PROVIDED RECORDS:
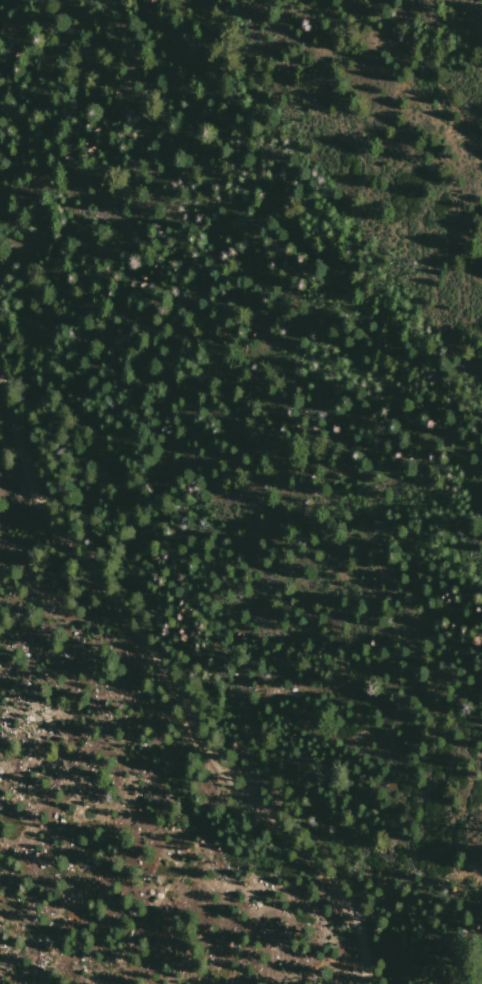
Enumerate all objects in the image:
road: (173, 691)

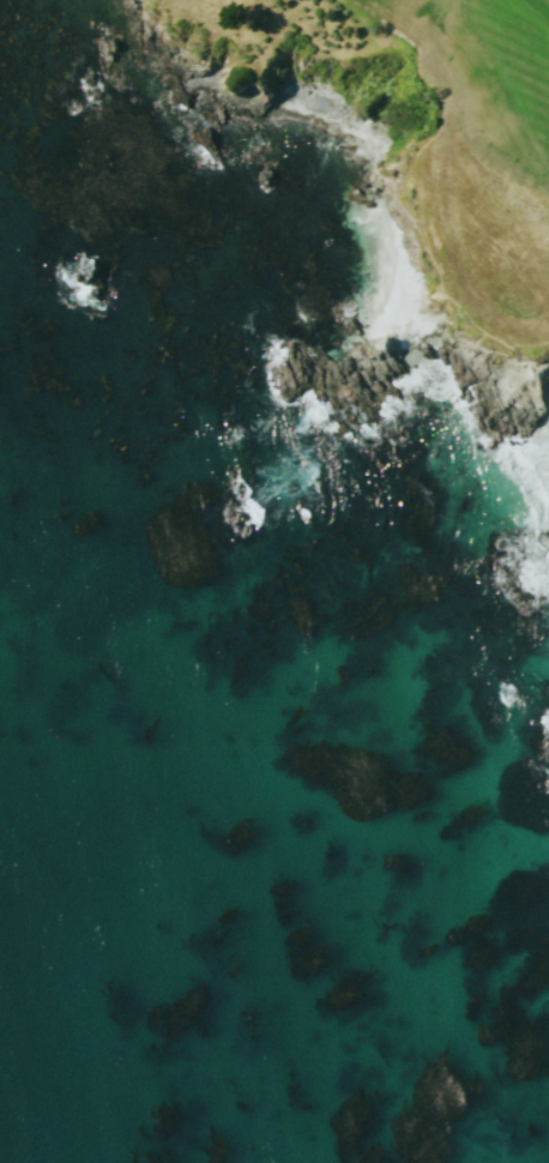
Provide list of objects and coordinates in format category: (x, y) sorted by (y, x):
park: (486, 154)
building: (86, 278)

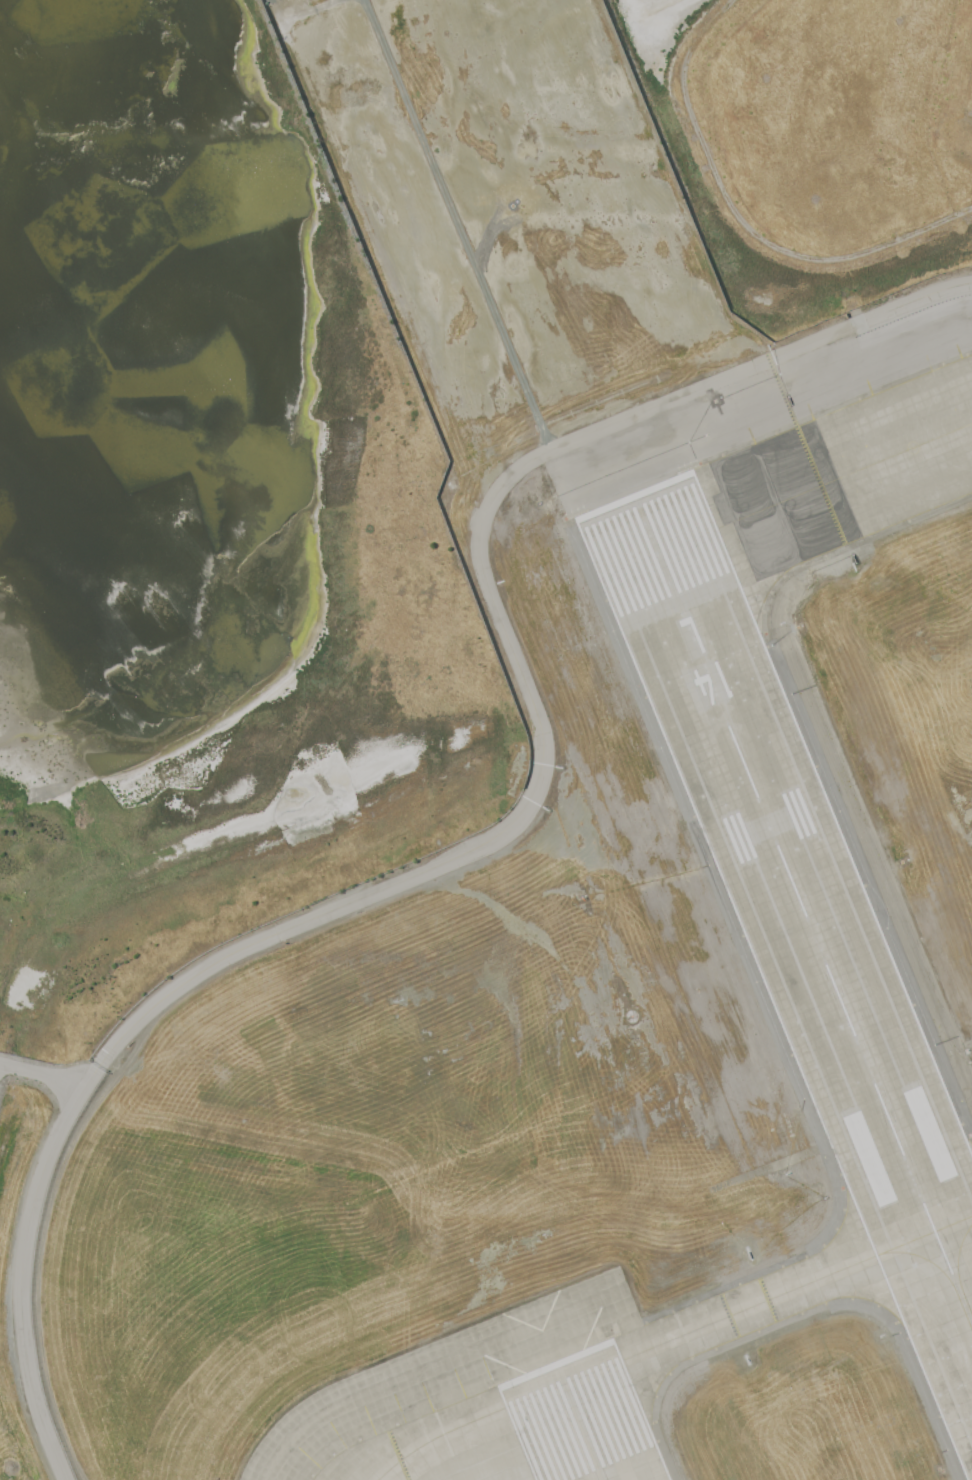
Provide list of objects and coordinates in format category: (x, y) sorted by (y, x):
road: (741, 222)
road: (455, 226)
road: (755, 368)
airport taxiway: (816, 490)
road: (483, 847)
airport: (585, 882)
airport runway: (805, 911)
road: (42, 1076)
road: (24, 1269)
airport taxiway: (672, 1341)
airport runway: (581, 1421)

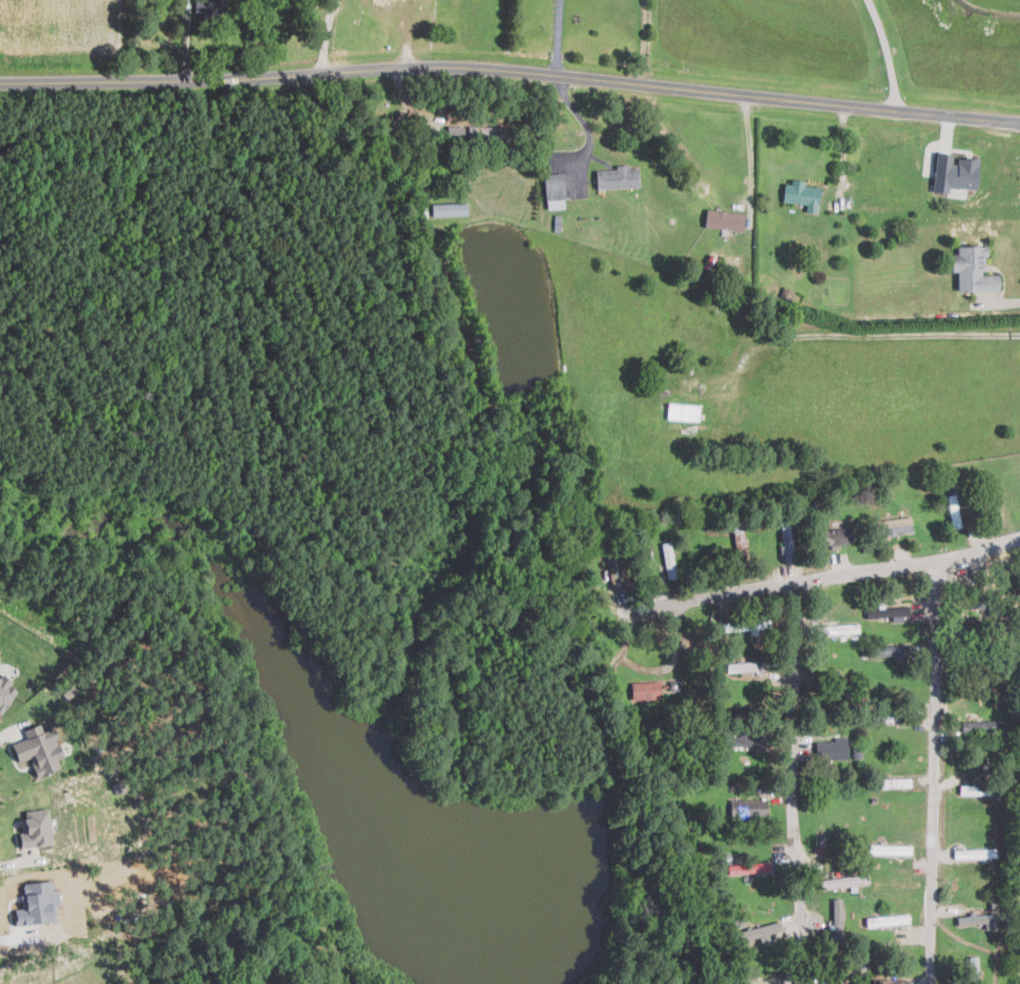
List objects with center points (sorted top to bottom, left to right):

WHAT THE TASK REQUIRES: Every record above should reappear exactly, with the pictures gone.

EXERCISE OUTPUT:
Enumerate all objects in the image:
road: (173, 691)

Provide list of objects and coordinates in format category: (x, y) sorted by (y, x):
park: (486, 154)
building: (86, 278)

Provide list of objects and coordinates in format category: (x, y) sorted by (y, x):
road: (741, 222)
road: (455, 226)
road: (755, 368)
airport taxiway: (816, 490)
road: (483, 847)
airport: (585, 882)
airport runway: (805, 911)
road: (42, 1076)
road: (24, 1269)
airport taxiway: (672, 1341)
airport runway: (581, 1421)

List objects with center points (sorted top to bottom, left to right):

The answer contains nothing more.